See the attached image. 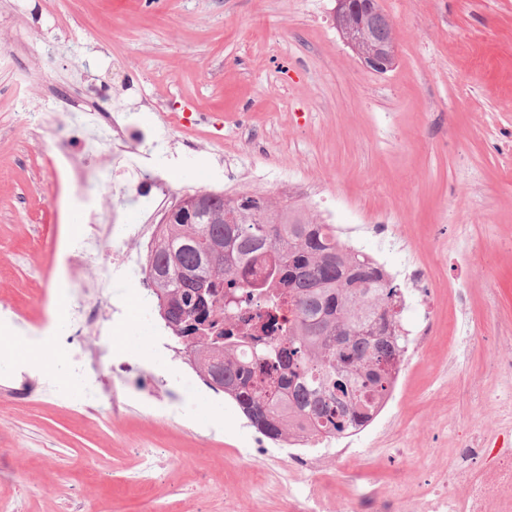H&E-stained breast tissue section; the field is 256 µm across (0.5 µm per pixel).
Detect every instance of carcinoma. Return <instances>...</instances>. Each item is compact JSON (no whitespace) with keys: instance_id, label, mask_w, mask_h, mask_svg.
<instances>
[{"instance_id":"1","label":"carcinoma","mask_w":512,"mask_h":512,"mask_svg":"<svg viewBox=\"0 0 512 512\" xmlns=\"http://www.w3.org/2000/svg\"><path fill=\"white\" fill-rule=\"evenodd\" d=\"M144 273L156 304L183 319L172 335L195 356L197 374L219 355L214 391L274 442L298 430L344 437L393 392L407 350L399 288L332 224L261 194L247 206L225 193L189 224L159 225ZM255 295L263 307L253 312ZM243 343L247 361L237 357Z\"/></svg>"}]
</instances>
· · · · ·
■ **STATED TASK**: Begin with the line that contains "Detect every instance" and set down each line exactly until the records above end, including the final line.

■ **FULL RESPONSE**:
Detect every instance of carcinoma. Return <instances>...</instances>. Each item is compact JSON (no whitespace) with keys: instance_id, label, mask_w, mask_h, mask_svg.
<instances>
[{"instance_id":"1","label":"carcinoma","mask_w":512,"mask_h":512,"mask_svg":"<svg viewBox=\"0 0 512 512\" xmlns=\"http://www.w3.org/2000/svg\"><path fill=\"white\" fill-rule=\"evenodd\" d=\"M144 273L156 304L183 319L172 335L195 356L197 374L219 355L214 391L274 442L298 430L344 437L393 392L407 350L399 288L332 224L261 194L247 206L225 193L189 224L159 225ZM255 295L263 307L253 312ZM243 343L247 361L237 357Z\"/></svg>"}]
</instances>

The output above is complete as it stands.